- **Source records**
■ ■ ■ ■

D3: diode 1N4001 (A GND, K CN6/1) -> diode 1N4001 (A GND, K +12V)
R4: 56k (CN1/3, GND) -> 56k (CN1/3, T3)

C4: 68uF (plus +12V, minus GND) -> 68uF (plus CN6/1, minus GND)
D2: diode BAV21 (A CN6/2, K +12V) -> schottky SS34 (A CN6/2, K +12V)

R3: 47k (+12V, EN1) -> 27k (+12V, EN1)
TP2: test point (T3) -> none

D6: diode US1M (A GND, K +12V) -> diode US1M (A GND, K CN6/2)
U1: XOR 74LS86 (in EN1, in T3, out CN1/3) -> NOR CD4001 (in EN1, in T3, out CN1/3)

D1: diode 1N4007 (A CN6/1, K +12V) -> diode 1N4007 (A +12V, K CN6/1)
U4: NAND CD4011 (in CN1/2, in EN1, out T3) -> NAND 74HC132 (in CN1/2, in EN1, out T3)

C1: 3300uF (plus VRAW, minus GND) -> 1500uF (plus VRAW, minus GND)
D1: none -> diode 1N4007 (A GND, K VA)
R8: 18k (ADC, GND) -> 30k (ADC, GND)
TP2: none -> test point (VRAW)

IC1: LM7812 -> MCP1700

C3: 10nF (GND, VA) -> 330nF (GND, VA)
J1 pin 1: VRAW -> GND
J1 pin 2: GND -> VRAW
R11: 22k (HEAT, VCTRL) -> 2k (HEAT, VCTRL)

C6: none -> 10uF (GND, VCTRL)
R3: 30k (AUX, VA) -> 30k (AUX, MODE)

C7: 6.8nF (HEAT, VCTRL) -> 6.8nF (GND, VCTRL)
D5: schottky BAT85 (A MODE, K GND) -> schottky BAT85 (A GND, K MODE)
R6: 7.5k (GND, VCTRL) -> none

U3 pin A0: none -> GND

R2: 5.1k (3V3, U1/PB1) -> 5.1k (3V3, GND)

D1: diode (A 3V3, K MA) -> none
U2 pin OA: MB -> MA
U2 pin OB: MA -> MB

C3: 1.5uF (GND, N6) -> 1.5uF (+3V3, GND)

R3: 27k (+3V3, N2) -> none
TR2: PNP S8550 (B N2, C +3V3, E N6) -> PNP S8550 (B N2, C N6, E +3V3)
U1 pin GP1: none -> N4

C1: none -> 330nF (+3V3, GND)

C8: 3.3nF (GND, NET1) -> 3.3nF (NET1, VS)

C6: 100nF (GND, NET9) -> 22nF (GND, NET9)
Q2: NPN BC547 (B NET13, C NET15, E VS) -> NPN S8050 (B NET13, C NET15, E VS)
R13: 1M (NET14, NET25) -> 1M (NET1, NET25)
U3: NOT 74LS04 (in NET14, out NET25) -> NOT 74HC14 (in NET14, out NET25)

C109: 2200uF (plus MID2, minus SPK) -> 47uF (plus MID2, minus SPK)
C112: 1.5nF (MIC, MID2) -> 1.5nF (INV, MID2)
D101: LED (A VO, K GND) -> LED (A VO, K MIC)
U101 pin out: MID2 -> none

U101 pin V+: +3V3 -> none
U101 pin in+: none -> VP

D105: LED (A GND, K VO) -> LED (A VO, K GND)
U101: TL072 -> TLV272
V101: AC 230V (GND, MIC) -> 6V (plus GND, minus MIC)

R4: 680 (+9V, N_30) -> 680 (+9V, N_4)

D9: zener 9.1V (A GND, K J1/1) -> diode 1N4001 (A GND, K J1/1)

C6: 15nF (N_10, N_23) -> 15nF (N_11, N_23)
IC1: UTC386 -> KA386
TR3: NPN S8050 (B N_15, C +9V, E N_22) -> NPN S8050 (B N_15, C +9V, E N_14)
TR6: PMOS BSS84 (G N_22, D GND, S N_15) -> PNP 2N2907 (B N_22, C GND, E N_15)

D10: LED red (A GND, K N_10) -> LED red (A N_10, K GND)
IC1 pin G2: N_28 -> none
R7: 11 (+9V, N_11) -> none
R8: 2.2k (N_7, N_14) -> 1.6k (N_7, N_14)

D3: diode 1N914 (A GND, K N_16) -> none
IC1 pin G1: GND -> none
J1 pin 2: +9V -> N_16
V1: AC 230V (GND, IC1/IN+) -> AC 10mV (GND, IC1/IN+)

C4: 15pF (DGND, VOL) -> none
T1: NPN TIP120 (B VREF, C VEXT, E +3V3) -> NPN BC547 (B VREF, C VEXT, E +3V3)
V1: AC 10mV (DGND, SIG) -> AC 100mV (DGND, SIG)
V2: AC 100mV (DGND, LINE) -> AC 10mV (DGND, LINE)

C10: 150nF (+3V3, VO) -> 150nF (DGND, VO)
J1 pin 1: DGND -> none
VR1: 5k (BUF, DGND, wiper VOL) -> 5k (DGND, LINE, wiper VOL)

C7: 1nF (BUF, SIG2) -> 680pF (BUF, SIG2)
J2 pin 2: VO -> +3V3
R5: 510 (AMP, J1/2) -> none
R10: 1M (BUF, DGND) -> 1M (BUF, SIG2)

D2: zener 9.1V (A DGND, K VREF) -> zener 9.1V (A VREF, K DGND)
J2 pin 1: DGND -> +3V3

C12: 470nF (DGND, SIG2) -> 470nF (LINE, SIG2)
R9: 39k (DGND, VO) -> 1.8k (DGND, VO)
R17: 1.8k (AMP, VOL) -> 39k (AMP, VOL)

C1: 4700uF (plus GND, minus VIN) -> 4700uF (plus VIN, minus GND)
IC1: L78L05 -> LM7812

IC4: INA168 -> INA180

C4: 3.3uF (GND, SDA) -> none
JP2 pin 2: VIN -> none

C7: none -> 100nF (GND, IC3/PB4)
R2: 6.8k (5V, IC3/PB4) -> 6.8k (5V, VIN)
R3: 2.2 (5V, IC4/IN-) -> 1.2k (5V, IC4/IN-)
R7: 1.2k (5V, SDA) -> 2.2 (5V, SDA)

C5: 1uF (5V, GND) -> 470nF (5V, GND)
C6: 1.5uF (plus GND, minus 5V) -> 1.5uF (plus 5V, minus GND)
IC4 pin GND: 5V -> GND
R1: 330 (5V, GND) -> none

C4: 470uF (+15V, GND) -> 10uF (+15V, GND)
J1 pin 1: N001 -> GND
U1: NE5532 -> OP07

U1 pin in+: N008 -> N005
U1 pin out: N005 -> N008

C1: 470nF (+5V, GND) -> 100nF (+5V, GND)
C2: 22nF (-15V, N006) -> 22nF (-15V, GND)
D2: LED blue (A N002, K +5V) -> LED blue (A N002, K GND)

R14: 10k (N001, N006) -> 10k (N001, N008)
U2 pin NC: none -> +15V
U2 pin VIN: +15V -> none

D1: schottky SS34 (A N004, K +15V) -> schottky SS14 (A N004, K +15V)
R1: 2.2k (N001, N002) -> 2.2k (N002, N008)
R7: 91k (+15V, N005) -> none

■ ■ ■ ■

All lines above from the one with "R11: 22k (HEAT, VCTRL) -> 2k (HEAT, VCTRL)" to the one with "U101: TL072 -> TLV272", inclusive, should be copied exactly, and no other lines.

R11: 22k (HEAT, VCTRL) -> 2k (HEAT, VCTRL)

C6: none -> 10uF (GND, VCTRL)
R3: 30k (AUX, VA) -> 30k (AUX, MODE)

C7: 6.8nF (HEAT, VCTRL) -> 6.8nF (GND, VCTRL)
D5: schottky BAT85 (A MODE, K GND) -> schottky BAT85 (A GND, K MODE)
R6: 7.5k (GND, VCTRL) -> none

U3 pin A0: none -> GND

R2: 5.1k (3V3, U1/PB1) -> 5.1k (3V3, GND)

D1: diode (A 3V3, K MA) -> none
U2 pin OA: MB -> MA
U2 pin OB: MA -> MB

C3: 1.5uF (GND, N6) -> 1.5uF (+3V3, GND)

R3: 27k (+3V3, N2) -> none
TR2: PNP S8550 (B N2, C +3V3, E N6) -> PNP S8550 (B N2, C N6, E +3V3)
U1 pin GP1: none -> N4

C1: none -> 330nF (+3V3, GND)

C8: 3.3nF (GND, NET1) -> 3.3nF (NET1, VS)

C6: 100nF (GND, NET9) -> 22nF (GND, NET9)
Q2: NPN BC547 (B NET13, C NET15, E VS) -> NPN S8050 (B NET13, C NET15, E VS)
R13: 1M (NET14, NET25) -> 1M (NET1, NET25)
U3: NOT 74LS04 (in NET14, out NET25) -> NOT 74HC14 (in NET14, out NET25)

C109: 2200uF (plus MID2, minus SPK) -> 47uF (plus MID2, minus SPK)
C112: 1.5nF (MIC, MID2) -> 1.5nF (INV, MID2)
D101: LED (A VO, K GND) -> LED (A VO, K MIC)
U101 pin out: MID2 -> none

U101 pin V+: +3V3 -> none
U101 pin in+: none -> VP

D105: LED (A GND, K VO) -> LED (A VO, K GND)
U101: TL072 -> TLV272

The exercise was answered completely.